## Exercise details
Without skipping anything, write out each record below exactly.

[Records excerpted from a collection]
----

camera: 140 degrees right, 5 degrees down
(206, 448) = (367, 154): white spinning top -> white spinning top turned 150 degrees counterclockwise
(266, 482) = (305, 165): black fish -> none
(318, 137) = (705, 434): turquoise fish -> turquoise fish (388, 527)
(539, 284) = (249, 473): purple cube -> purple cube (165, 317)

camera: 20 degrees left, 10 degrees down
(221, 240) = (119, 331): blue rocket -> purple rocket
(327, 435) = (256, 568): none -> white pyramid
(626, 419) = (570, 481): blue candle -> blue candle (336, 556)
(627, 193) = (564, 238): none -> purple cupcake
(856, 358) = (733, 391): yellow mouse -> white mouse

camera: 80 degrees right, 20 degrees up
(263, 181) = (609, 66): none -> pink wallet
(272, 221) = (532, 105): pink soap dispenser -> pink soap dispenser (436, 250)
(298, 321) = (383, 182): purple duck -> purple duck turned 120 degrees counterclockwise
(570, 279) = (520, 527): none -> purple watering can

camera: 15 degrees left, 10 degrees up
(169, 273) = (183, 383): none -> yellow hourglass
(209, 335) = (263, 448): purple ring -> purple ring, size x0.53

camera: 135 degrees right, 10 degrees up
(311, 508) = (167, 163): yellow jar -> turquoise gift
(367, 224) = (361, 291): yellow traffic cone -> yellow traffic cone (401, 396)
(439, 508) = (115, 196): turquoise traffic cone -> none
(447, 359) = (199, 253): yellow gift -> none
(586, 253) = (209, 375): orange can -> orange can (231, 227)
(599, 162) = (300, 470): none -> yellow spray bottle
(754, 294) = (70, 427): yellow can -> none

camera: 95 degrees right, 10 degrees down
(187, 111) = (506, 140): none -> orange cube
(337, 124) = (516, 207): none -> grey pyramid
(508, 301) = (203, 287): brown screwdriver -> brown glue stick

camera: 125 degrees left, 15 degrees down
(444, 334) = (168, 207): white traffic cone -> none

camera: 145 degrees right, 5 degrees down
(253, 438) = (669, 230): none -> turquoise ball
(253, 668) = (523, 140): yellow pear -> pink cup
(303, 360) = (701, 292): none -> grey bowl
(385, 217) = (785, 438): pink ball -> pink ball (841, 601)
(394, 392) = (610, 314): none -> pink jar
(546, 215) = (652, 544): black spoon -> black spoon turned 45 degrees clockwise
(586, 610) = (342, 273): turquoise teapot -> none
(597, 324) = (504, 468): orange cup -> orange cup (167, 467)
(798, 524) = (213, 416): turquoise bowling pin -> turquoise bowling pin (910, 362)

----

## Output
camera: 140 degrees right, 5 degrees down
(206, 448) = (367, 154): white spinning top -> white spinning top turned 150 degrees counterclockwise
(266, 482) = (305, 165): black fish -> none
(318, 137) = (705, 434): turquoise fish -> turquoise fish (388, 527)
(539, 284) = (249, 473): purple cube -> purple cube (165, 317)

camera: 20 degrees left, 10 degrees down
(221, 240) = (119, 331): blue rocket -> purple rocket
(327, 435) = (256, 568): none -> white pyramid
(626, 419) = (570, 481): blue candle -> blue candle (336, 556)
(627, 193) = (564, 238): none -> purple cupcake
(856, 358) = (733, 391): yellow mouse -> white mouse

camera: 80 degrees right, 20 degrees up
(263, 181) = (609, 66): none -> pink wallet
(272, 221) = (532, 105): pink soap dispenser -> pink soap dispenser (436, 250)
(298, 321) = (383, 182): purple duck -> purple duck turned 120 degrees counterclockwise
(570, 279) = (520, 527): none -> purple watering can

camera: 15 degrees left, 10 degrees up
(169, 273) = (183, 383): none -> yellow hourglass
(209, 335) = (263, 448): purple ring -> purple ring, size x0.53

camera: 135 degrees right, 10 degrees up
(311, 508) = (167, 163): yellow jar -> turquoise gift
(367, 224) = (361, 291): yellow traffic cone -> yellow traffic cone (401, 396)
(439, 508) = (115, 196): turquoise traffic cone -> none
(447, 359) = (199, 253): yellow gift -> none
(586, 253) = (209, 375): orange can -> orange can (231, 227)
(599, 162) = (300, 470): none -> yellow spray bottle
(754, 294) = (70, 427): yellow can -> none

camera: 95 degrees right, 10 degrees down
(187, 111) = (506, 140): none -> orange cube
(337, 124) = (516, 207): none -> grey pyramid
(508, 301) = (203, 287): brown screwdriver -> brown glue stick

camera: 125 degrees left, 15 degrees down
(444, 334) = (168, 207): white traffic cone -> none

camera: 145 degrees right, 5 degrees down
(253, 438) = (669, 230): none -> turquoise ball
(253, 668) = (523, 140): yellow pear -> pink cup
(303, 360) = (701, 292): none -> grey bowl
(385, 217) = (785, 438): pink ball -> pink ball (841, 601)
(394, 392) = (610, 314): none -> pink jar
(546, 215) = (652, 544): black spoon -> black spoon turned 45 degrees clockwise
(586, 610) = (342, 273): turquoise teapot -> none
(597, 324) = (504, 468): orange cup -> orange cup (167, 467)
(798, 524) = (213, 416): turquoise bowling pin -> turquoise bowling pin (910, 362)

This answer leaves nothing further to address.